> _The problem_:
With every picture left out, give the data below back exactly.

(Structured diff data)
···

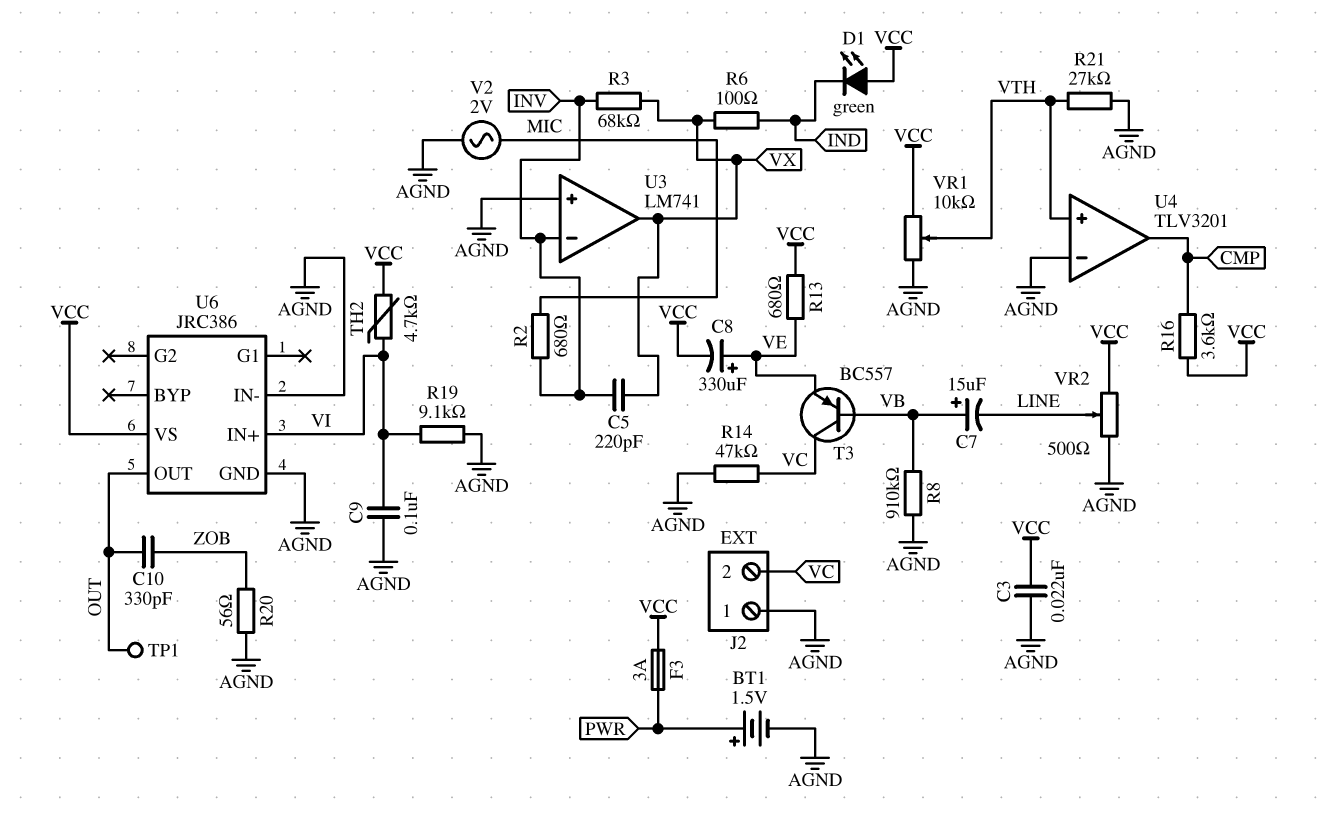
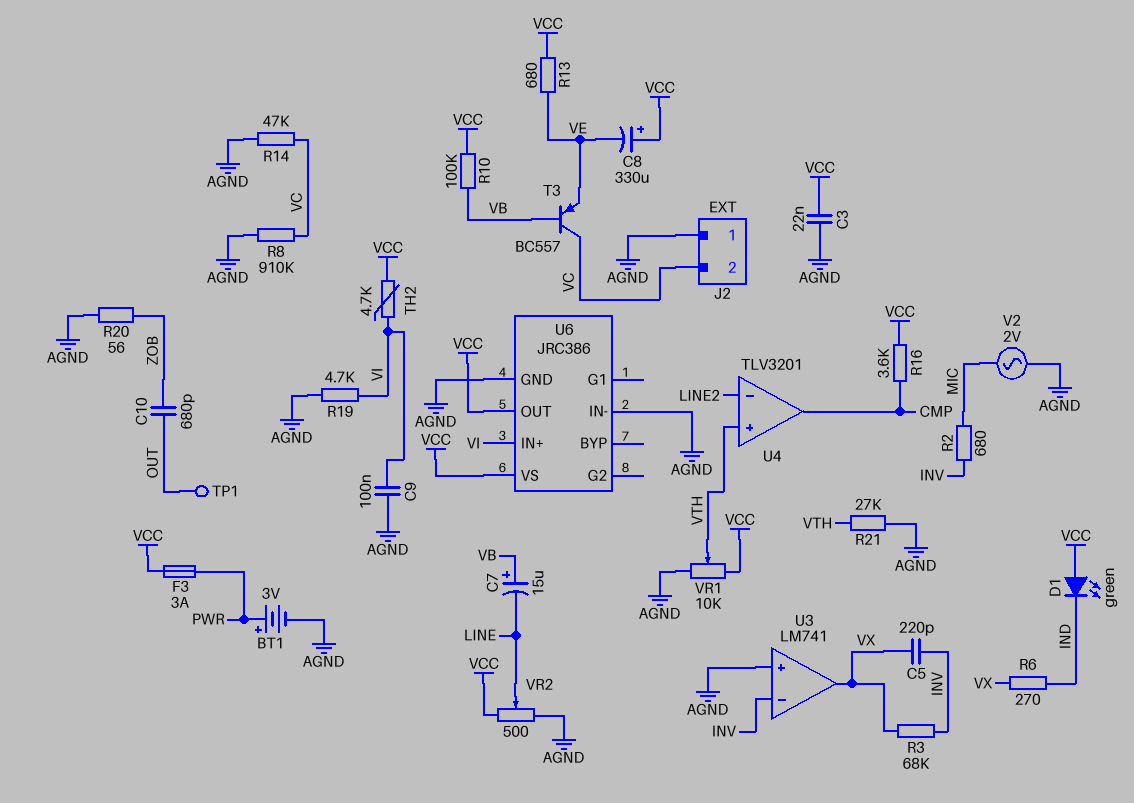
BT1: 1.5V (plus PWR, minus AGND) -> 3V (plus PWR, minus AGND)
C8: 330uF (plus VE, minus VCC) -> 330uF (plus VCC, minus VE)
C10: 330pF (OUT, ZOB) -> 680pF (OUT, ZOB)
R6: 100 (IND, VX) -> 270 (IND, VX)
R8: 910k (AGND, VB) -> 910k (AGND, VC)
R10: none -> 100k (VB, VCC)
R19: 9.1k (AGND, VI) -> 4.7k (AGND, VI)
U4 pin in-: AGND -> LINE2
U6 pin OUT: OUT -> VCC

···

> _Exercise solution_:
BT1: 1.5V (plus PWR, minus AGND) -> 3V (plus PWR, minus AGND)
C8: 330uF (plus VE, minus VCC) -> 330uF (plus VCC, minus VE)
C10: 330pF (OUT, ZOB) -> 680pF (OUT, ZOB)
R6: 100 (IND, VX) -> 270 (IND, VX)
R8: 910k (AGND, VB) -> 910k (AGND, VC)
R10: none -> 100k (VB, VCC)
R19: 9.1k (AGND, VI) -> 4.7k (AGND, VI)
U4 pin in-: AGND -> LINE2
U6 pin OUT: OUT -> VCC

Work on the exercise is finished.